ACTIVITY
Lines that contain "orange" are to be copied from the material, every one of them.

MATERIAL FOR THE TASK
┄┄┄┄┄┄

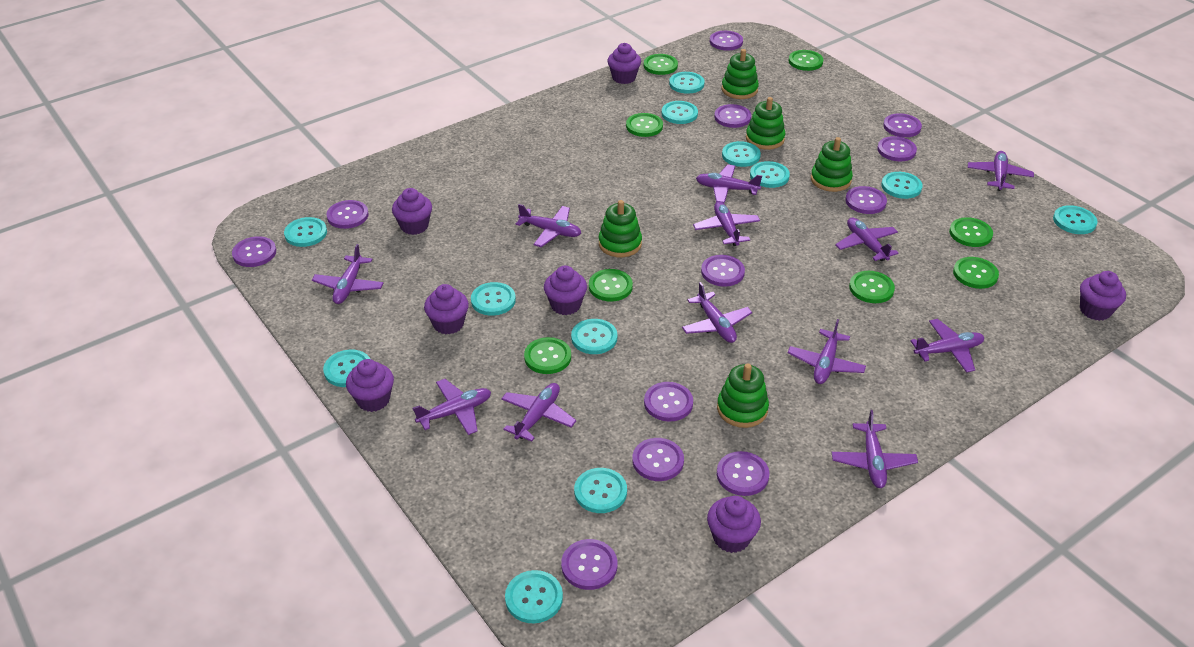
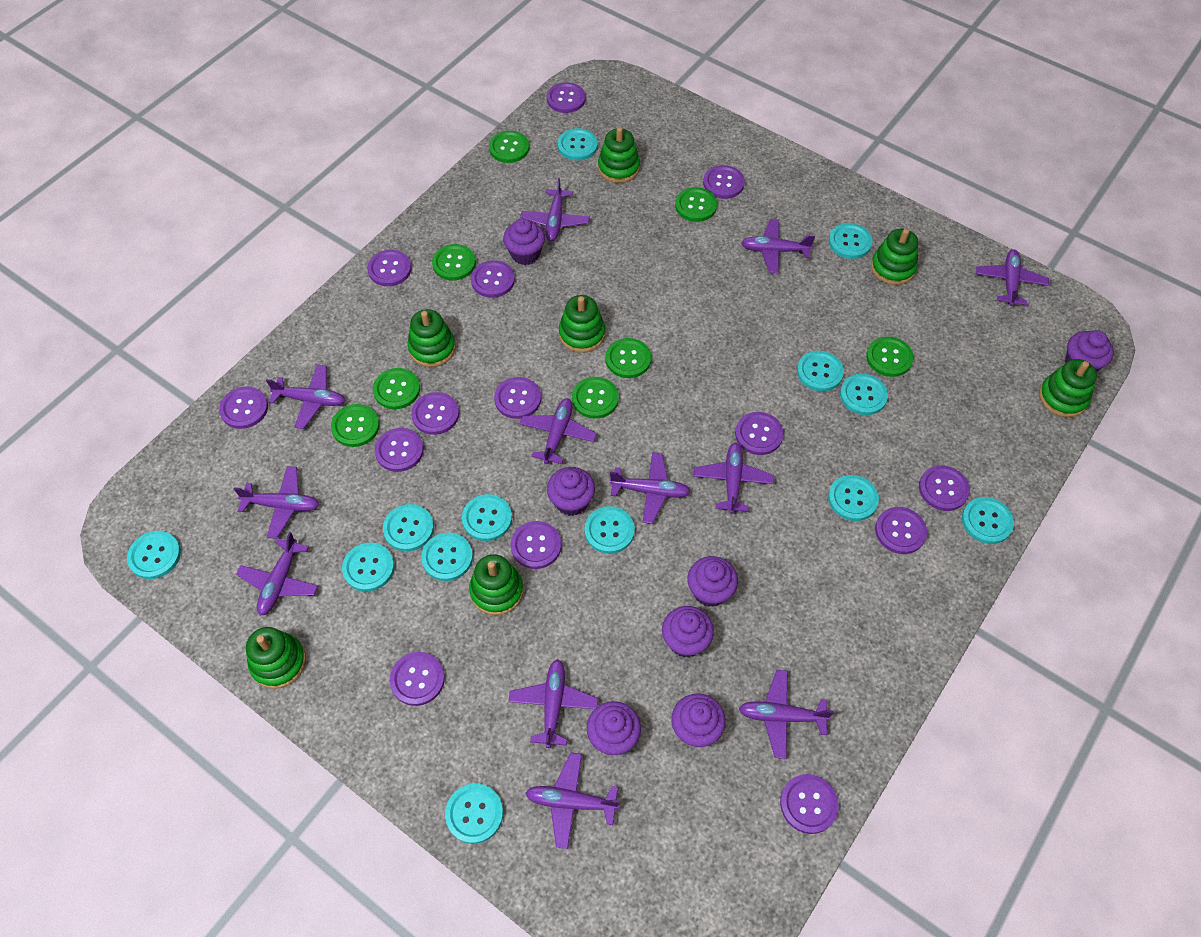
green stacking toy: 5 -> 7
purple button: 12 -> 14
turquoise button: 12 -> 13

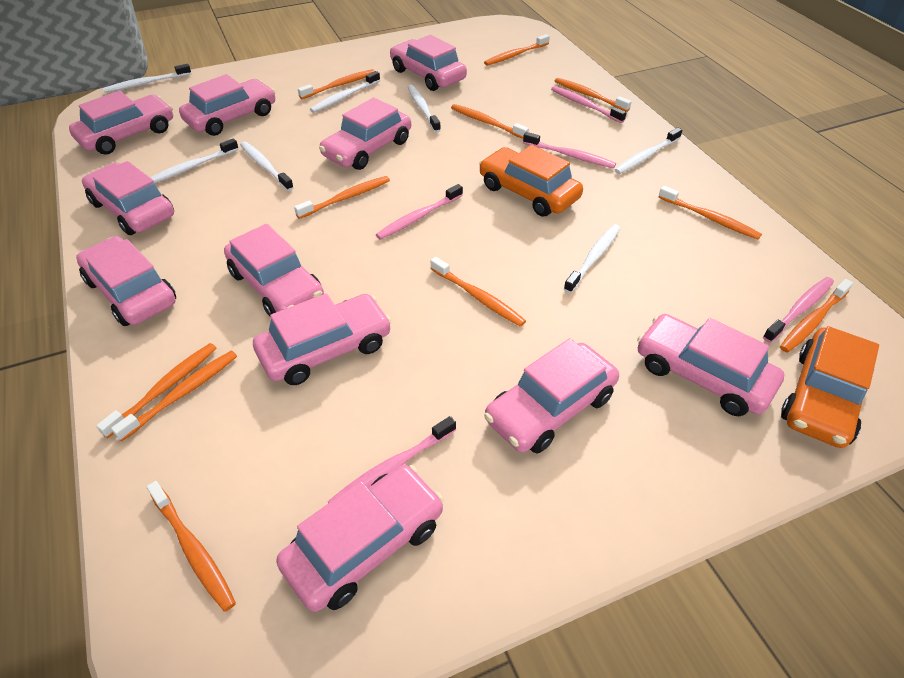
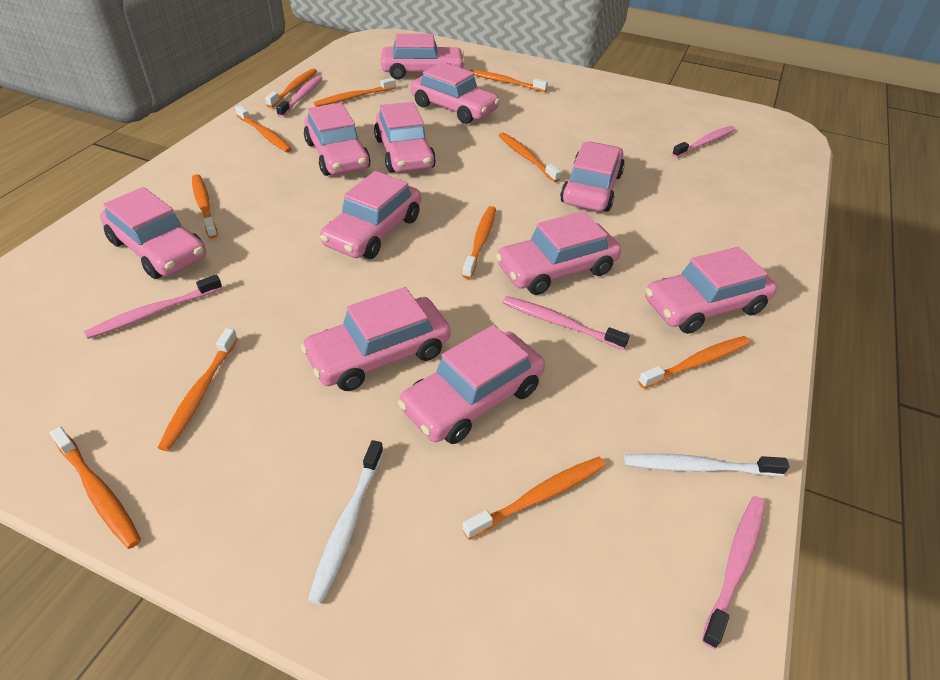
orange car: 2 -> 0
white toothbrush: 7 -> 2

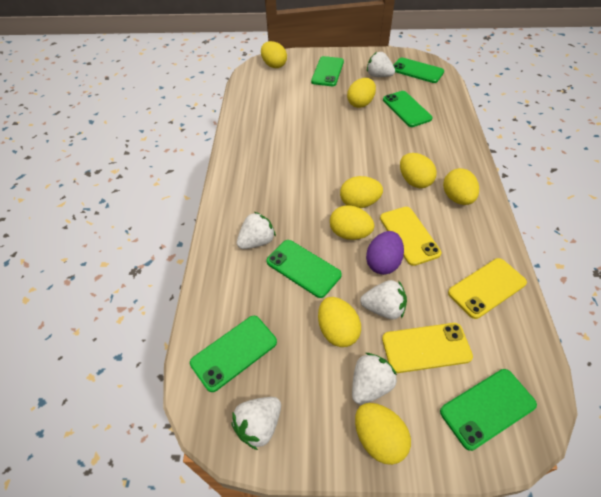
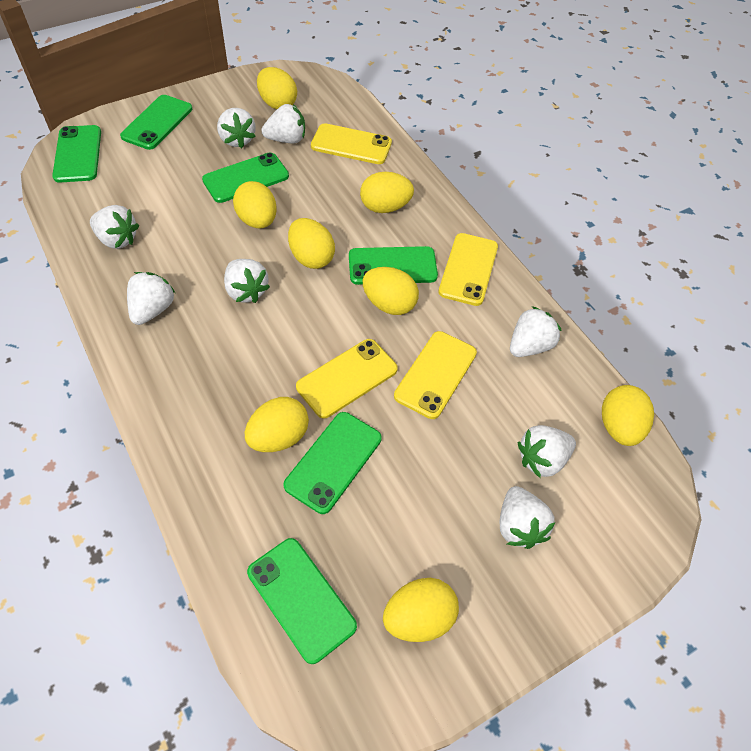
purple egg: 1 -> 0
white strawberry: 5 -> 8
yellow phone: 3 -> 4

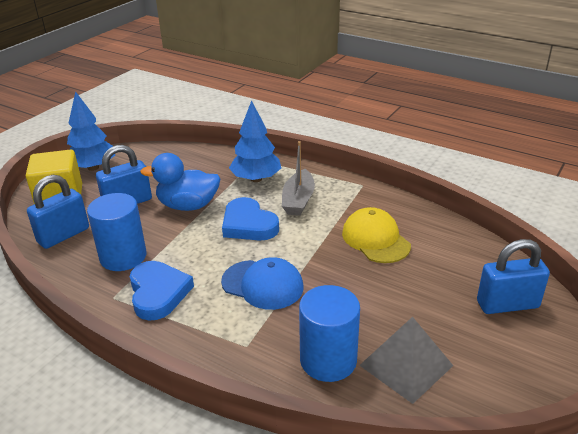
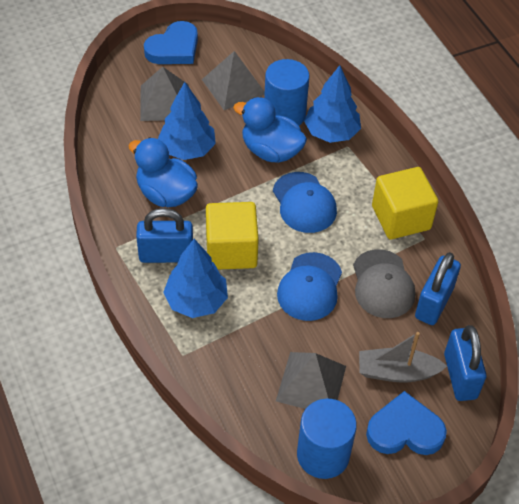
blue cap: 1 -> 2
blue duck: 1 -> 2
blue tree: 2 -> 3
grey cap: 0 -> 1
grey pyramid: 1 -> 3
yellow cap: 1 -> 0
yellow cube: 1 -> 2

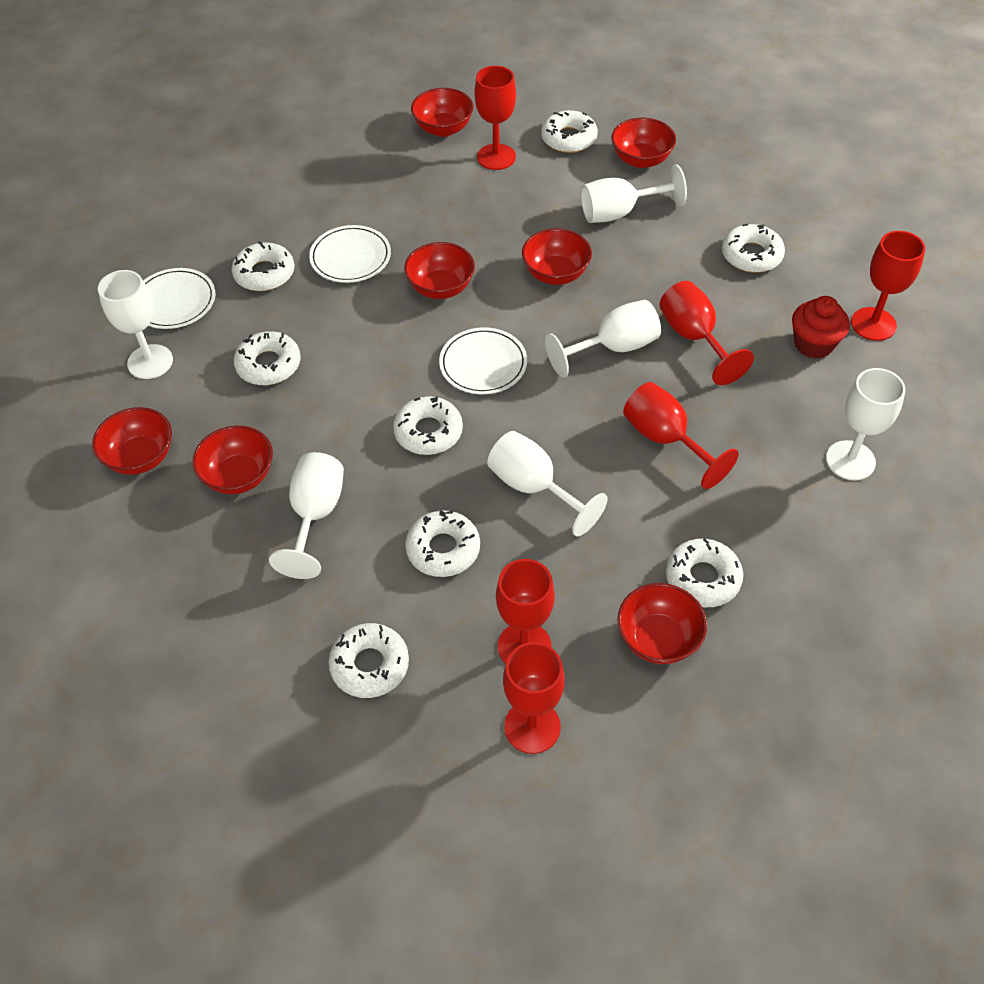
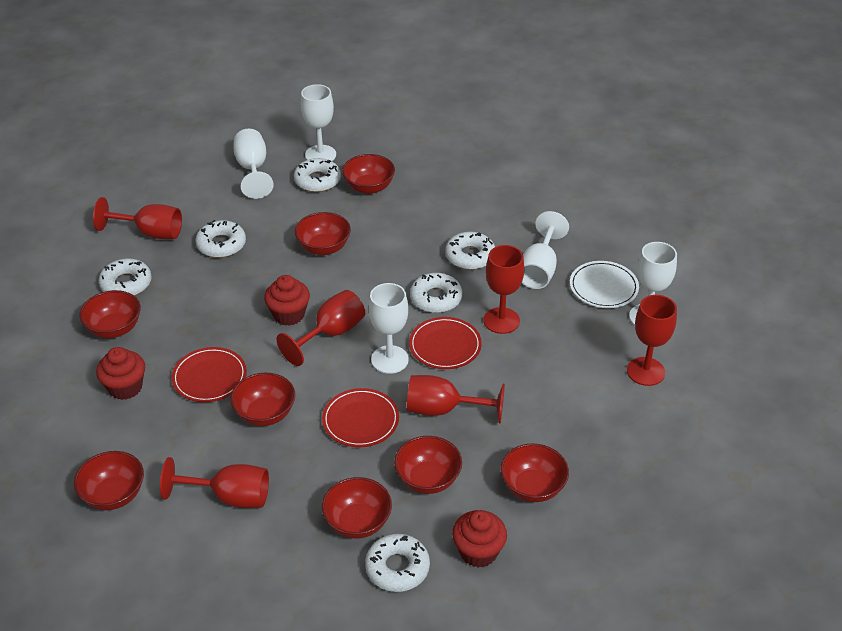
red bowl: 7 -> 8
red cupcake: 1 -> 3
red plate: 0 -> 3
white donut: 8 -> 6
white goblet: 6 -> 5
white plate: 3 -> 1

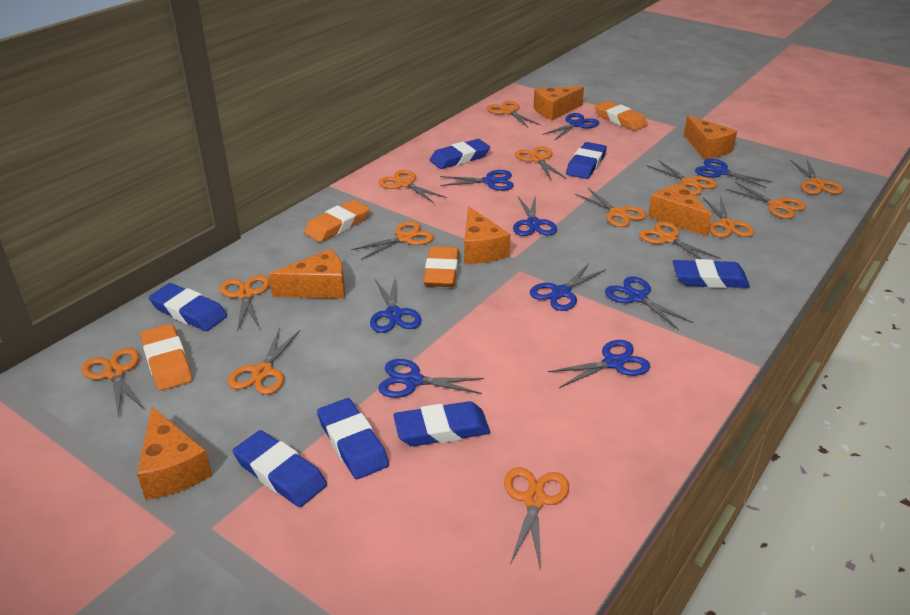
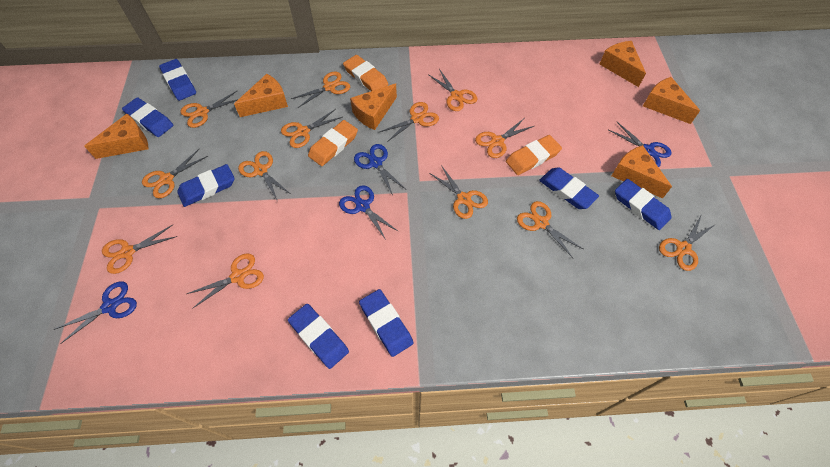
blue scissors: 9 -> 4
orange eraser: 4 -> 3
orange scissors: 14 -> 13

┄┄┄┄┄┄

ANSWER BOX
orange car: 2 -> 0
orange eraser: 4 -> 3
orange scissors: 14 -> 13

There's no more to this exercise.